Stored records:
====================
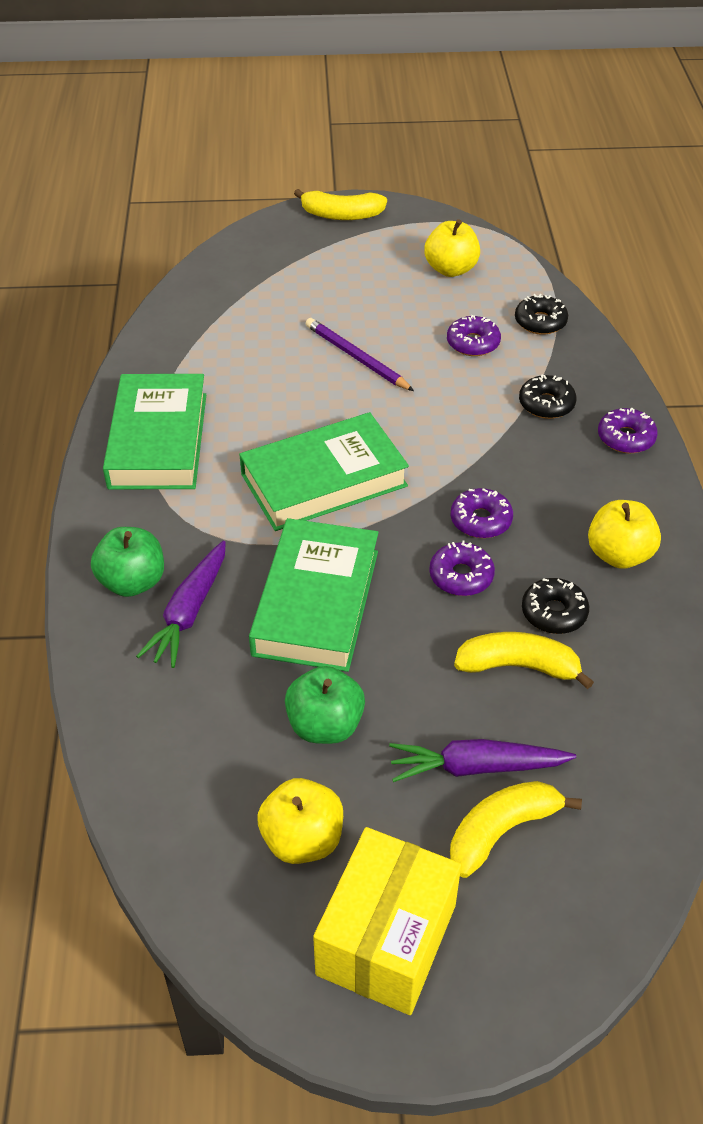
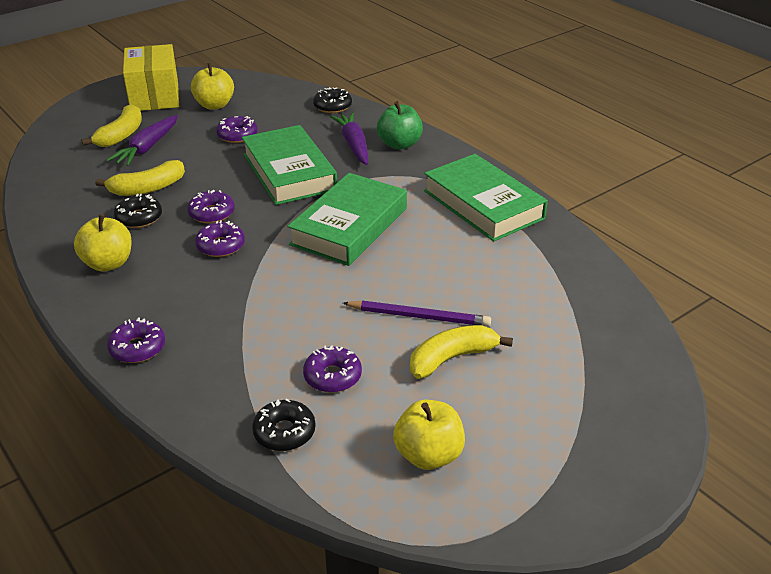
camera: 145 degrees right, 10 degrees down
(325, 725) = (237, 135): green apple -> purple donut
(341, 215) = (619, 472): yellow banana -> yellow banana (452, 358)
(476, 767) = (147, 148): purple carrot -> purple carrot turned 150 degrees clockwise
(546, 404) = (224, 348): black donut -> black donut (332, 106)

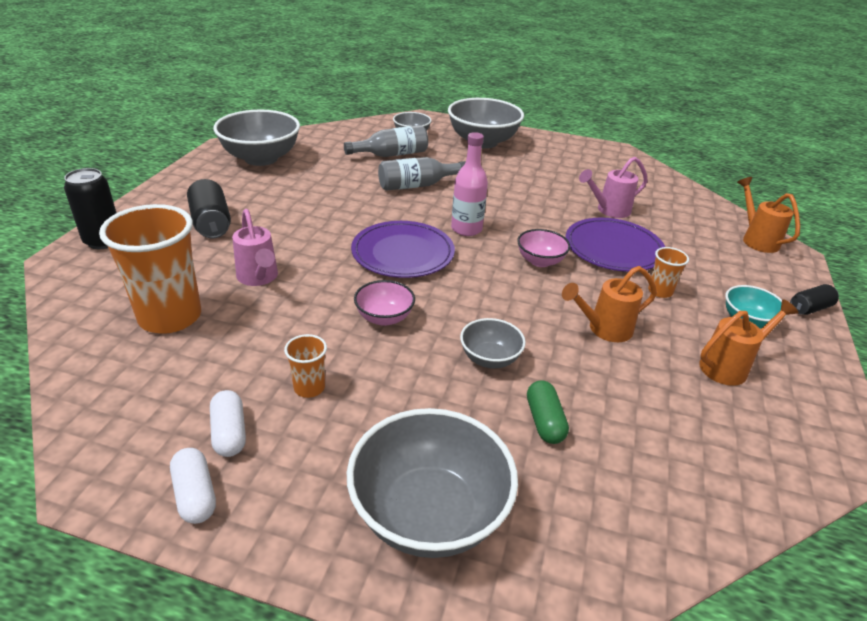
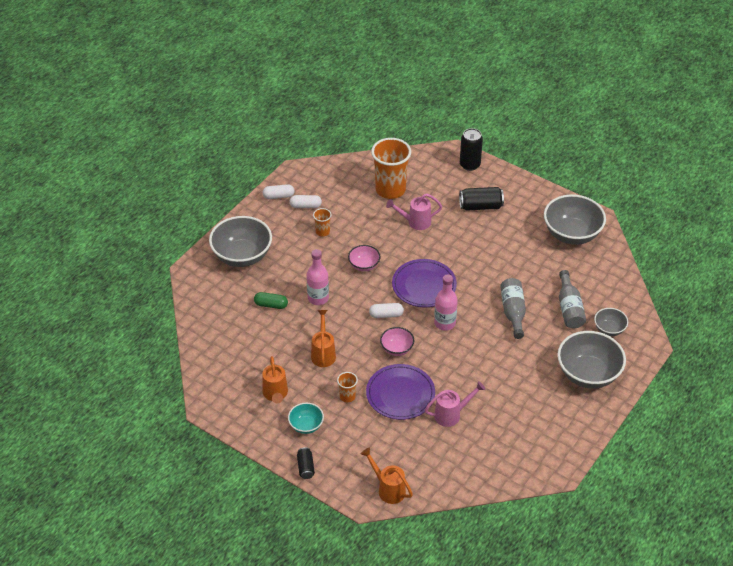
camera: 110 degrees right, 10 degrees up
(482, 279) = (386, 315): none -> white capsule
(489, 359) = (318, 298): grey bowl -> pink bottle
(609, 210) = (451, 414): pink watering can -> pink watering can turned 75 degrees clockwise
(756, 239) = (388, 489): orange watering can -> orange watering can turned 135 degrees counterclockwise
====================
- [Prompt]:
Please give the number of lines in the data where "donut" appears, without any other words.

- [Your response]:
2